**Goal of the exercise**
What is needed is an exact transcription of every record, minus the pictures.

**Records shown**
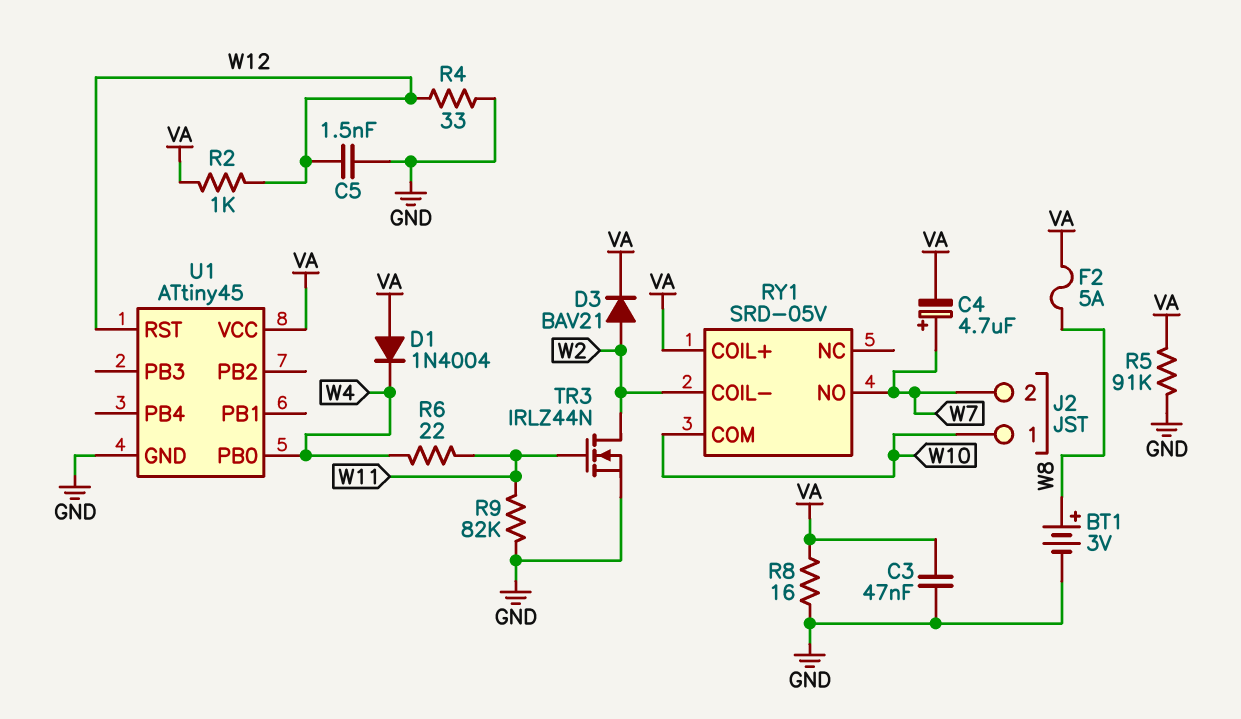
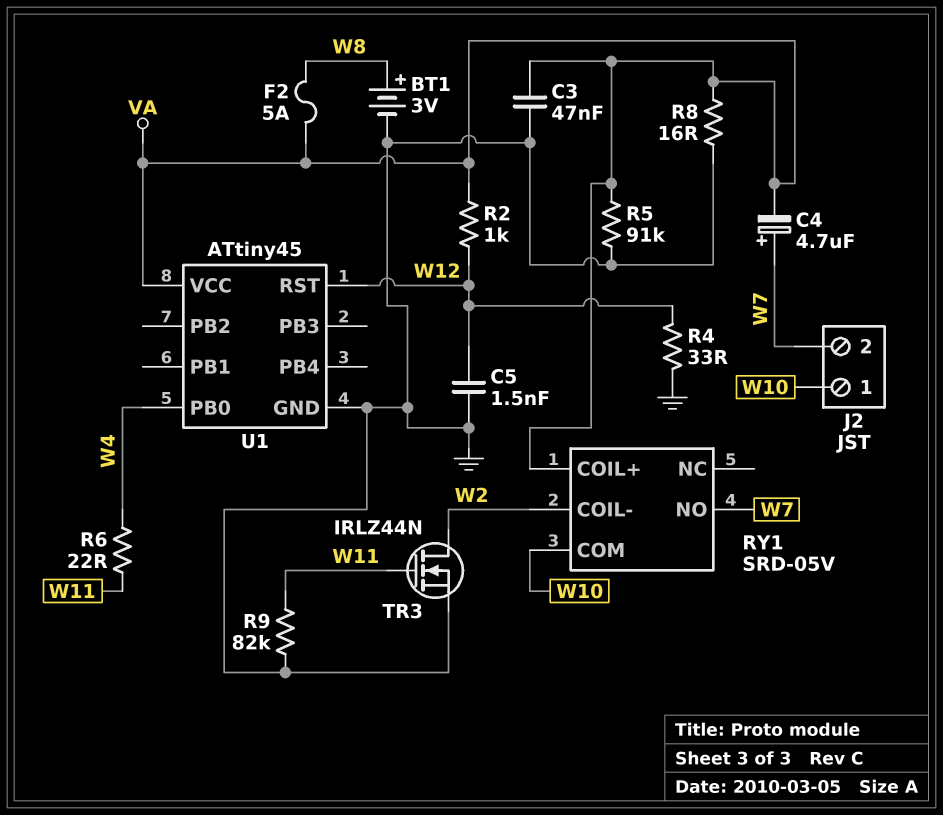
D1: diode 1N4004 (A VA, K W4) -> none
D3: diode BAV21 (A W2, K VA) -> none

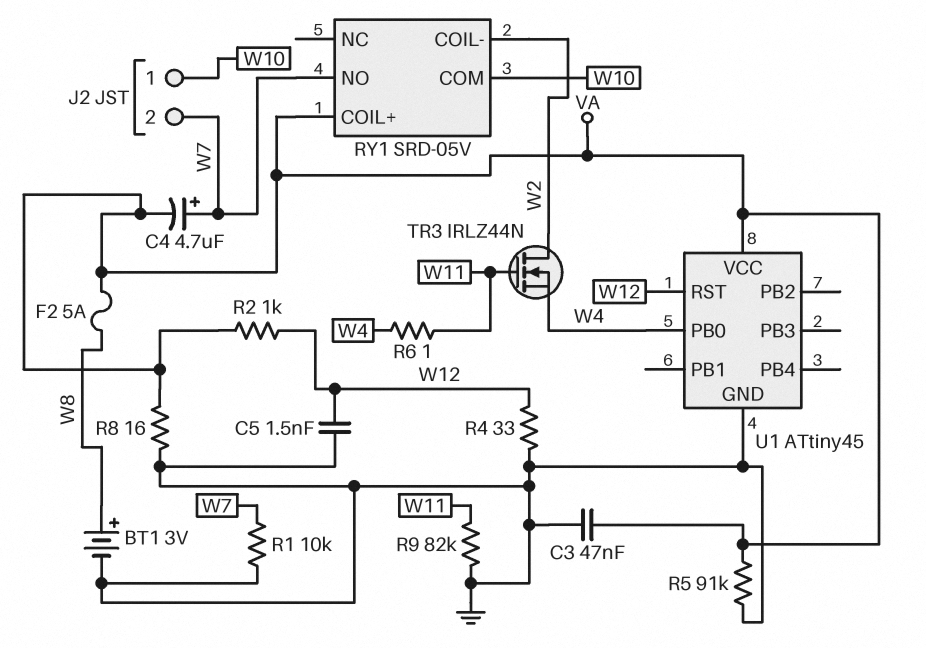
R1: none -> 10k (GND, W7)
R6: 22 (W4, W11) -> 1 (W4, W11)
TR3: NMOS IRLZ44N (G W11, D W2, S GND) -> NMOS IRLZ44N (G W11, D W2, S W4)

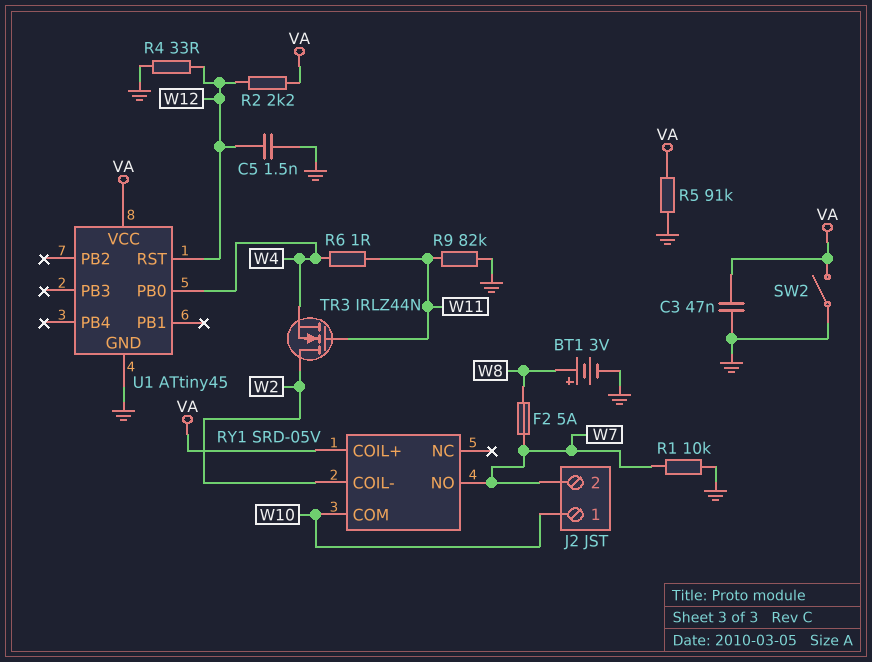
C4: 4.7uF (plus W7, minus VA) -> none
F2: 5A (VA, W8) -> 5A (W7, W8)
R2: 1k (VA, W12) -> 2.2k (VA, W12)
R8: 16 (GND, VA) -> none
SW2: none -> switch (GND, VA)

**Answer to this task**
D1: diode 1N4004 (A VA, K W4) -> none
D3: diode BAV21 (A W2, K VA) -> none

R1: none -> 10k (GND, W7)
R6: 22 (W4, W11) -> 1 (W4, W11)
TR3: NMOS IRLZ44N (G W11, D W2, S GND) -> NMOS IRLZ44N (G W11, D W2, S W4)

C4: 4.7uF (plus W7, minus VA) -> none
F2: 5A (VA, W8) -> 5A (W7, W8)
R2: 1k (VA, W12) -> 2.2k (VA, W12)
R8: 16 (GND, VA) -> none
SW2: none -> switch (GND, VA)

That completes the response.